**Exercise instructions:**
Below is a listing. Quote from it, exactly, the lines from the one containing "R226: 4.3k (GND, N17) -> 4.3k (N14, N17)" down to the one containing "R2: 1k (GND, NET1) -> 22k (GND, NET1)", both ends included, and nothing else.

**Input data:**
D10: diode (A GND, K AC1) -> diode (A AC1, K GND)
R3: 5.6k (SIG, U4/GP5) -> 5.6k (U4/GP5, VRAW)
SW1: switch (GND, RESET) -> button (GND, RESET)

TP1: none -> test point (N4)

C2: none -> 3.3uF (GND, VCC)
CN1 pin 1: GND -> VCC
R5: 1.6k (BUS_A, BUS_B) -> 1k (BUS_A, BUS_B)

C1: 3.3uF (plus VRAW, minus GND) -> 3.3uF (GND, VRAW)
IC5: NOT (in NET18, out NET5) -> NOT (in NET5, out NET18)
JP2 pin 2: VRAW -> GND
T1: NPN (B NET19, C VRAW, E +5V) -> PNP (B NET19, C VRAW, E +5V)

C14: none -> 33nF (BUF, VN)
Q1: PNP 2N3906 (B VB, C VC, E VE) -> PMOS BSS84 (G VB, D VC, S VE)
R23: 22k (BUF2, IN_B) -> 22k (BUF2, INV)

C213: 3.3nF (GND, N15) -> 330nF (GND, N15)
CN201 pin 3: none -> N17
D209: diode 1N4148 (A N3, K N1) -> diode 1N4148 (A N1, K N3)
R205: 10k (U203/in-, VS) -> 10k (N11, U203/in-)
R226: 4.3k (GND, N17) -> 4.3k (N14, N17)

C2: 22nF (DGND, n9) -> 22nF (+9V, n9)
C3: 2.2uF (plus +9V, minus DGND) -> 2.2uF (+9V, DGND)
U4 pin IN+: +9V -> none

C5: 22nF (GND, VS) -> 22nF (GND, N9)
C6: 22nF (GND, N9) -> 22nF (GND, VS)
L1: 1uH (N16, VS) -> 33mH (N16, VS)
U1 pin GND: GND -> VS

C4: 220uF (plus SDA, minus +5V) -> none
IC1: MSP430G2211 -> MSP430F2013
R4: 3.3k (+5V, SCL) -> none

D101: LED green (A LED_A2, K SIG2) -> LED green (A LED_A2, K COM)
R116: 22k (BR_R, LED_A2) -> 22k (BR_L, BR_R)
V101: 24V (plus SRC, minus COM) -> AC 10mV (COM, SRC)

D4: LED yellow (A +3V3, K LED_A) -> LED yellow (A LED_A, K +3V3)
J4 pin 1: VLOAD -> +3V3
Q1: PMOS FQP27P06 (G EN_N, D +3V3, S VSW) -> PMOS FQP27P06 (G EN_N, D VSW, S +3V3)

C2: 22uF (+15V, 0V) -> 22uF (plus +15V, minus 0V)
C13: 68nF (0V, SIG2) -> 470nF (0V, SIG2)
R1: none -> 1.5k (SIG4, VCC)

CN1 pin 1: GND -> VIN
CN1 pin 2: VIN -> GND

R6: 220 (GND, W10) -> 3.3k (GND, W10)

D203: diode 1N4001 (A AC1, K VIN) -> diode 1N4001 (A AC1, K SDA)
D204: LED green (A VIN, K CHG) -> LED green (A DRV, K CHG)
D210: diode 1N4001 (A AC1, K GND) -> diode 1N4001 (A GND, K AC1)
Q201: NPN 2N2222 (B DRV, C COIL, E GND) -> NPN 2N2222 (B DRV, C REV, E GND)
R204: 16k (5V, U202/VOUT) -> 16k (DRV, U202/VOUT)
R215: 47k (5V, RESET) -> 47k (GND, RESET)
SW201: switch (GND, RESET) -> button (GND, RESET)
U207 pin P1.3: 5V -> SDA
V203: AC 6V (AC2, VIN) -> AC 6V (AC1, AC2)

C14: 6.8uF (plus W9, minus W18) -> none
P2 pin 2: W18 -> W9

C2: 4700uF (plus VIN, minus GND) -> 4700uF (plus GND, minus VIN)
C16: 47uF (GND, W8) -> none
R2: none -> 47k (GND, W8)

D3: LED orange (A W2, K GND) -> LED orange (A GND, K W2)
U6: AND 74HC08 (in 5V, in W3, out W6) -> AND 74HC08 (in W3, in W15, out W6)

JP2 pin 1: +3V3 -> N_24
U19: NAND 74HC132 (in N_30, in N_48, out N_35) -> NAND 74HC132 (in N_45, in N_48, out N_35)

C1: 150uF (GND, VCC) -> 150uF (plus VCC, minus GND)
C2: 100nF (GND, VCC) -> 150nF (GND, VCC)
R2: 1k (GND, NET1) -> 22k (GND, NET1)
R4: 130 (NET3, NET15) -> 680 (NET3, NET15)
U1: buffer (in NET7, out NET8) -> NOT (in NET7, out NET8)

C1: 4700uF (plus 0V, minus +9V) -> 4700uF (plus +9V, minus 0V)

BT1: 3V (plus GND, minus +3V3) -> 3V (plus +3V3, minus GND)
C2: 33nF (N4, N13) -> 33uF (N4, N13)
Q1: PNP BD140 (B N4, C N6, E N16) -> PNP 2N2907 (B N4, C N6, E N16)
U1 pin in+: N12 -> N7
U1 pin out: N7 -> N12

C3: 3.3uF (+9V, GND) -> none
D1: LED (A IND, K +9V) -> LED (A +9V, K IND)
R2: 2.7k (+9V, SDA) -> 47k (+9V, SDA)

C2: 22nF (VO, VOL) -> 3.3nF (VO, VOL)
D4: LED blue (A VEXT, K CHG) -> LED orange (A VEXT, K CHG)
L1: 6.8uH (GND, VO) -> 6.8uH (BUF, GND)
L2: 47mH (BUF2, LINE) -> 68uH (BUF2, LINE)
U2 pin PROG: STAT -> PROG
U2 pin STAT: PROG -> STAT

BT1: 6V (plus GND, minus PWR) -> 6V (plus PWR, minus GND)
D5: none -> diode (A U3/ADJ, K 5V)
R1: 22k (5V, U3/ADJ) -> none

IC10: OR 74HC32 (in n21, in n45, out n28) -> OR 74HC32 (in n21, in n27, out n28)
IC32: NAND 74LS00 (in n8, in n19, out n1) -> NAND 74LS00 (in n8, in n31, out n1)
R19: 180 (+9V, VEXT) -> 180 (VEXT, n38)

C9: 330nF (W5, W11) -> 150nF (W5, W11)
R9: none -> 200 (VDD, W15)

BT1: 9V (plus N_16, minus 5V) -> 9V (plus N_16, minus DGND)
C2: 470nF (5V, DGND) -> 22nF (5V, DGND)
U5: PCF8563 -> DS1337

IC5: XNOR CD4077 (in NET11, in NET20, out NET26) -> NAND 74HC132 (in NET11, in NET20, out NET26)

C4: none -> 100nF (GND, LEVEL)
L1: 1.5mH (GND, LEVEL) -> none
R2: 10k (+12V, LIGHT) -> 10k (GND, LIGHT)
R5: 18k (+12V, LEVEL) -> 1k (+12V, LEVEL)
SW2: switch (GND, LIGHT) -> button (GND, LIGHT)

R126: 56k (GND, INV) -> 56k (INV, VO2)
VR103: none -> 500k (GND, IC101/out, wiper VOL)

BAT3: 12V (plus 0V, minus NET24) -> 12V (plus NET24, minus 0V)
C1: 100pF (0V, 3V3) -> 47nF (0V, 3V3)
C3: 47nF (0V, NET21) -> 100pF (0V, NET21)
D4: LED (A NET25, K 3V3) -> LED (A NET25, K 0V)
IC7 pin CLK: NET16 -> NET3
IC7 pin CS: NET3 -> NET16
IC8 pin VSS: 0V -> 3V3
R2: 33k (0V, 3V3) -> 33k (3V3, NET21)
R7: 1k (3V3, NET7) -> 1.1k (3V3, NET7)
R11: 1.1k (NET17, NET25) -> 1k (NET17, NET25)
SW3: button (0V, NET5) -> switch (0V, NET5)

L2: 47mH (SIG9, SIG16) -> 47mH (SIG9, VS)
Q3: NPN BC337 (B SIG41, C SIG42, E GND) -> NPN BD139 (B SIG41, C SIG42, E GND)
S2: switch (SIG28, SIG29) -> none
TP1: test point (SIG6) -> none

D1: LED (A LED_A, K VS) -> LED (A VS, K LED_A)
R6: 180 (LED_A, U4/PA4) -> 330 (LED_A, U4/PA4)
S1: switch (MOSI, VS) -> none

**Exercise answer:**
R226: 4.3k (GND, N17) -> 4.3k (N14, N17)

C2: 22nF (DGND, n9) -> 22nF (+9V, n9)
C3: 2.2uF (plus +9V, minus DGND) -> 2.2uF (+9V, DGND)
U4 pin IN+: +9V -> none

C5: 22nF (GND, VS) -> 22nF (GND, N9)
C6: 22nF (GND, N9) -> 22nF (GND, VS)
L1: 1uH (N16, VS) -> 33mH (N16, VS)
U1 pin GND: GND -> VS

C4: 220uF (plus SDA, minus +5V) -> none
IC1: MSP430G2211 -> MSP430F2013
R4: 3.3k (+5V, SCL) -> none

D101: LED green (A LED_A2, K SIG2) -> LED green (A LED_A2, K COM)
R116: 22k (BR_R, LED_A2) -> 22k (BR_L, BR_R)
V101: 24V (plus SRC, minus COM) -> AC 10mV (COM, SRC)

D4: LED yellow (A +3V3, K LED_A) -> LED yellow (A LED_A, K +3V3)
J4 pin 1: VLOAD -> +3V3
Q1: PMOS FQP27P06 (G EN_N, D +3V3, S VSW) -> PMOS FQP27P06 (G EN_N, D VSW, S +3V3)

C2: 22uF (+15V, 0V) -> 22uF (plus +15V, minus 0V)
C13: 68nF (0V, SIG2) -> 470nF (0V, SIG2)
R1: none -> 1.5k (SIG4, VCC)

CN1 pin 1: GND -> VIN
CN1 pin 2: VIN -> GND

R6: 220 (GND, W10) -> 3.3k (GND, W10)

D203: diode 1N4001 (A AC1, K VIN) -> diode 1N4001 (A AC1, K SDA)
D204: LED green (A VIN, K CHG) -> LED green (A DRV, K CHG)
D210: diode 1N4001 (A AC1, K GND) -> diode 1N4001 (A GND, K AC1)
Q201: NPN 2N2222 (B DRV, C COIL, E GND) -> NPN 2N2222 (B DRV, C REV, E GND)
R204: 16k (5V, U202/VOUT) -> 16k (DRV, U202/VOUT)
R215: 47k (5V, RESET) -> 47k (GND, RESET)
SW201: switch (GND, RESET) -> button (GND, RESET)
U207 pin P1.3: 5V -> SDA
V203: AC 6V (AC2, VIN) -> AC 6V (AC1, AC2)

C14: 6.8uF (plus W9, minus W18) -> none
P2 pin 2: W18 -> W9

C2: 4700uF (plus VIN, minus GND) -> 4700uF (plus GND, minus VIN)
C16: 47uF (GND, W8) -> none
R2: none -> 47k (GND, W8)

D3: LED orange (A W2, K GND) -> LED orange (A GND, K W2)
U6: AND 74HC08 (in 5V, in W3, out W6) -> AND 74HC08 (in W3, in W15, out W6)

JP2 pin 1: +3V3 -> N_24
U19: NAND 74HC132 (in N_30, in N_48, out N_35) -> NAND 74HC132 (in N_45, in N_48, out N_35)

C1: 150uF (GND, VCC) -> 150uF (plus VCC, minus GND)
C2: 100nF (GND, VCC) -> 150nF (GND, VCC)
R2: 1k (GND, NET1) -> 22k (GND, NET1)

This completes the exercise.